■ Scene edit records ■

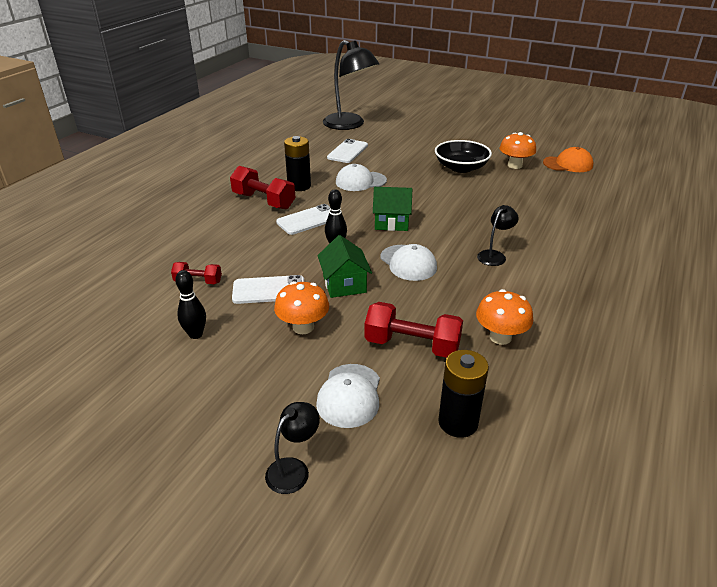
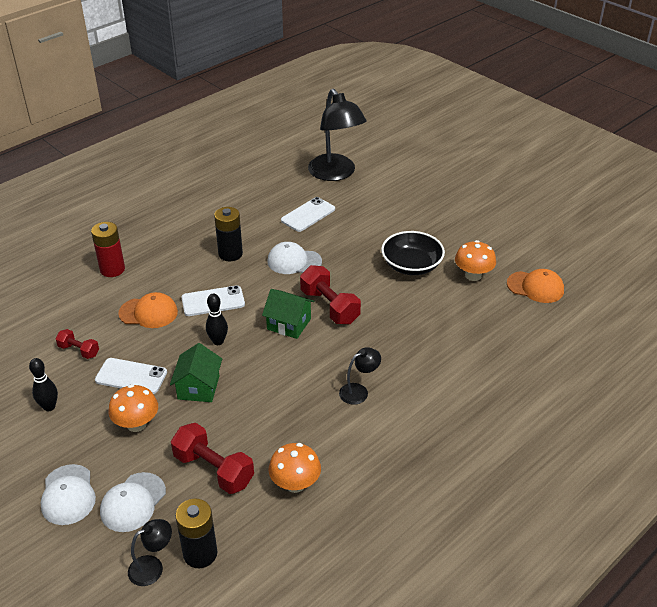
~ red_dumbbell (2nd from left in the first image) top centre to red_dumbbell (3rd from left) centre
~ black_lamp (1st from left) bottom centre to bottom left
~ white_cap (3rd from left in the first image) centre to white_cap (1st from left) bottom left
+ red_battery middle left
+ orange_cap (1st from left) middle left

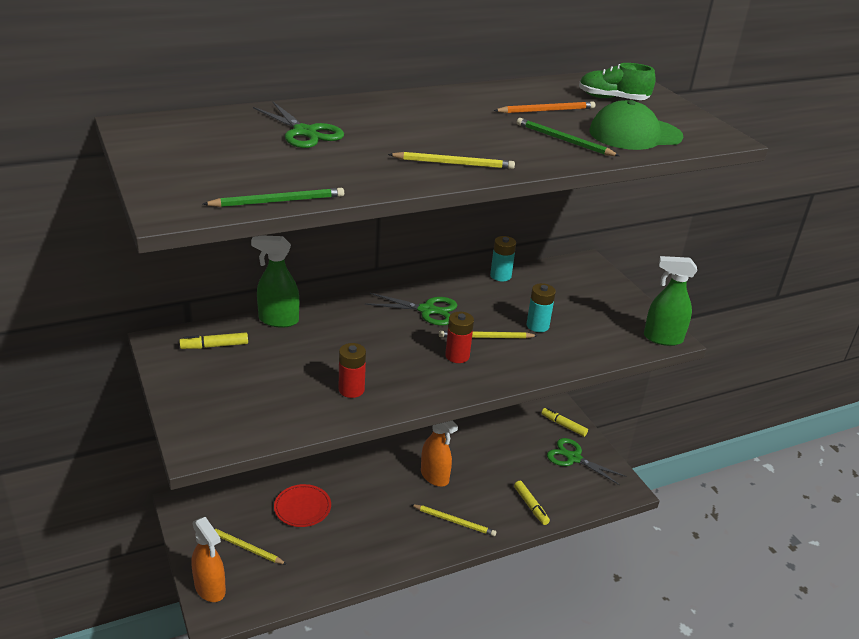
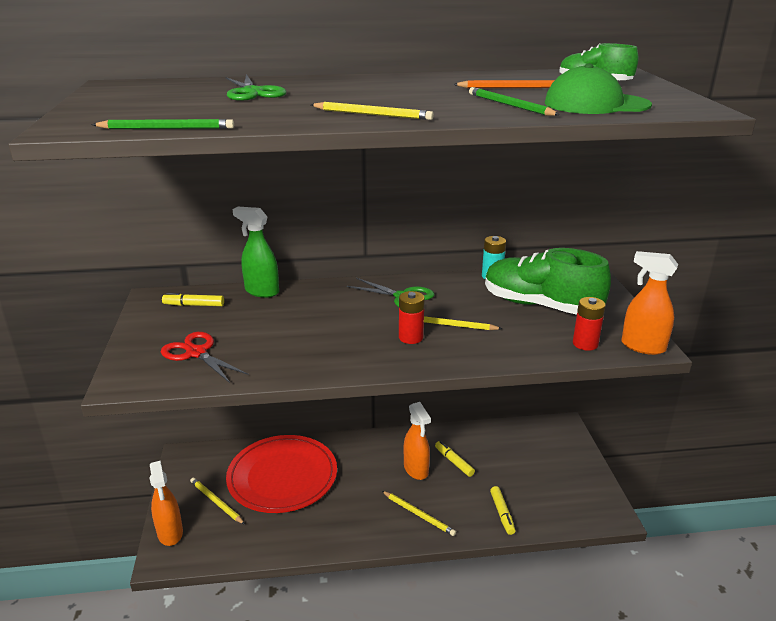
~ red_plate bottom centre = bottom centre x2.05
~ red_battery (1st from left in the first image) centre to red_battery (2nd from left) middle right
- turquoise_battery (2nd from left) centre
~ yellow_marker (3rd from left in the first image) centre to yellow_marker (2nd from left) bottom centre
- green_scissors (3rd from left) bottom right
~ green_spray_bottle (2nd from left) middle right to orange_spray_bottle (3rd from left) middle right
+ red_scissors middle left
+ green_shoe (1st from left) middle right

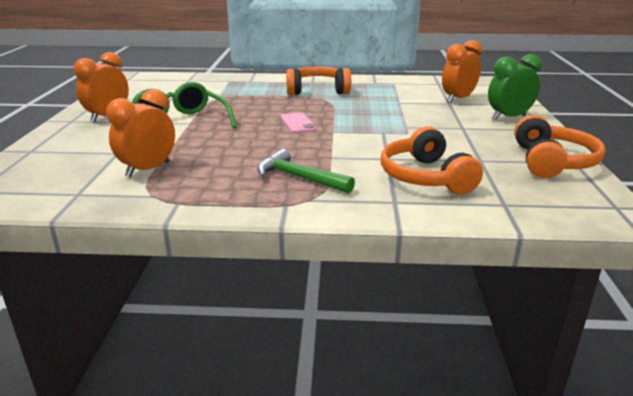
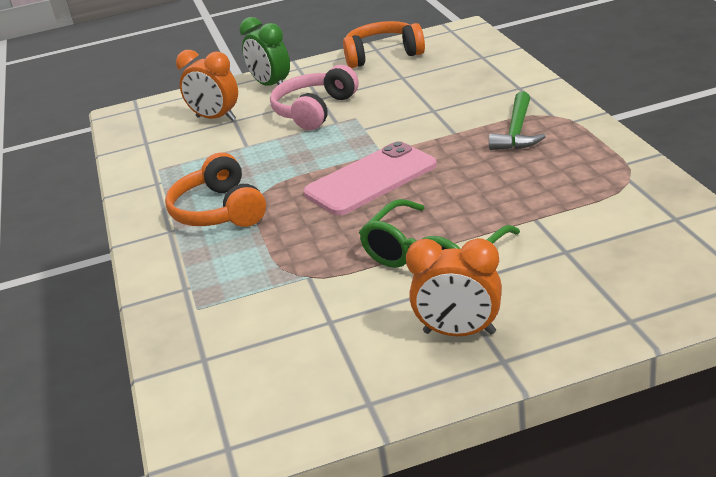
- orange_clock (2nd from left) middle left
~ pink_phone top centre = centre x1.93
- orange_headphones (2nd from left) middle right
+ pink_headphones top centre

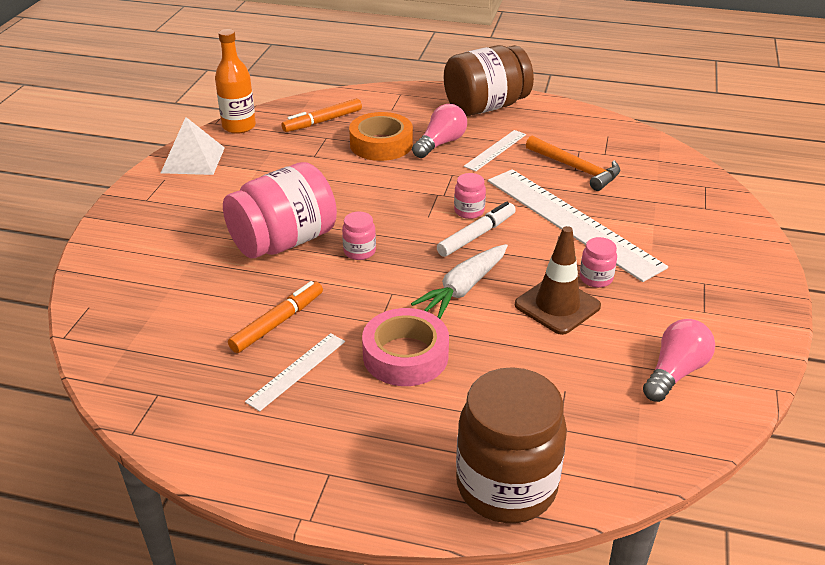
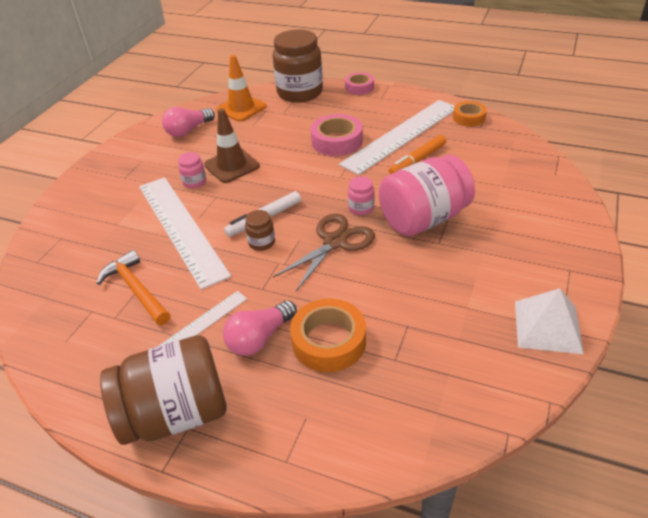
- orange_bottle top left
~ white_ruler (1st from left in the first image) centre = top centre x2.14
- orange_marker (2nd from left) top centre
- white_carrot centre
~ pink_jar (3rd from left) centre to brown_jar (2nd from left) centre
+ orange_traffic_cone top centre
+ brown_scissors centre
+ pink_tape (2nd from left) top centre
+ orange_tape (2nd from left) top right

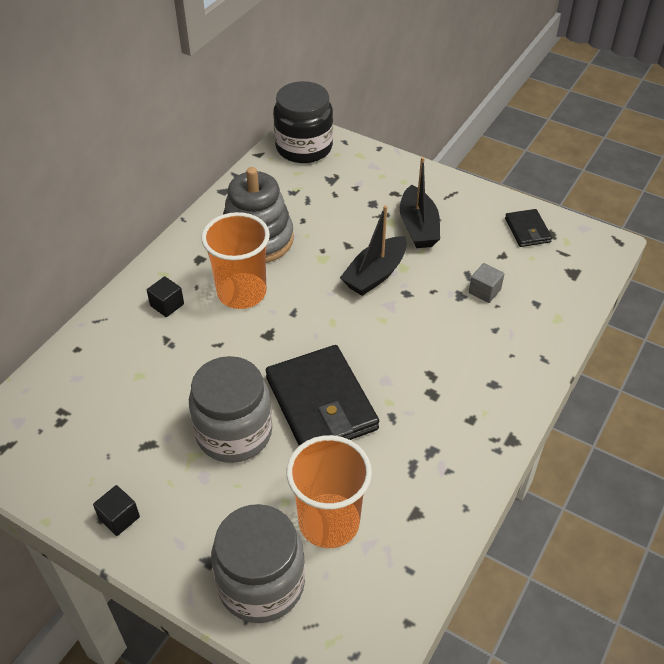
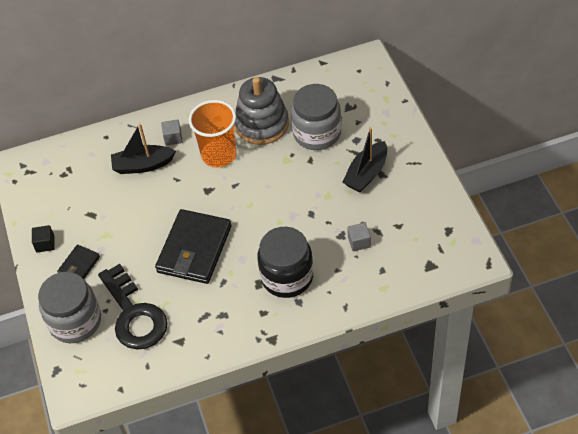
~ black_cube (2nd from left) middle left to grey_cube (1st from left) top left
~ grey_jar (1st from left in the first image) centre to grey_jar (2nd from left) top centre
~ black_jar top centre to centre
~ orange_cup (2nd from left) bottom centre to black_key bottom left
~ black_boat (1st from left) centre to middle left
~ black_wallet (2nd from left in the first image) middle right to black_wallet (1st from left) middle left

■ WHAT THE EXERCISE ASKS ■
Keep only the lines from the one containing "black_key bottom left" to the end of the entries, and repeat them exactly.

■ YOUR RESPONSE ■
~ orange_cup (2nd from left) bottom centre to black_key bottom left
~ black_boat (1st from left) centre to middle left
~ black_wallet (2nd from left in the first image) middle right to black_wallet (1st from left) middle left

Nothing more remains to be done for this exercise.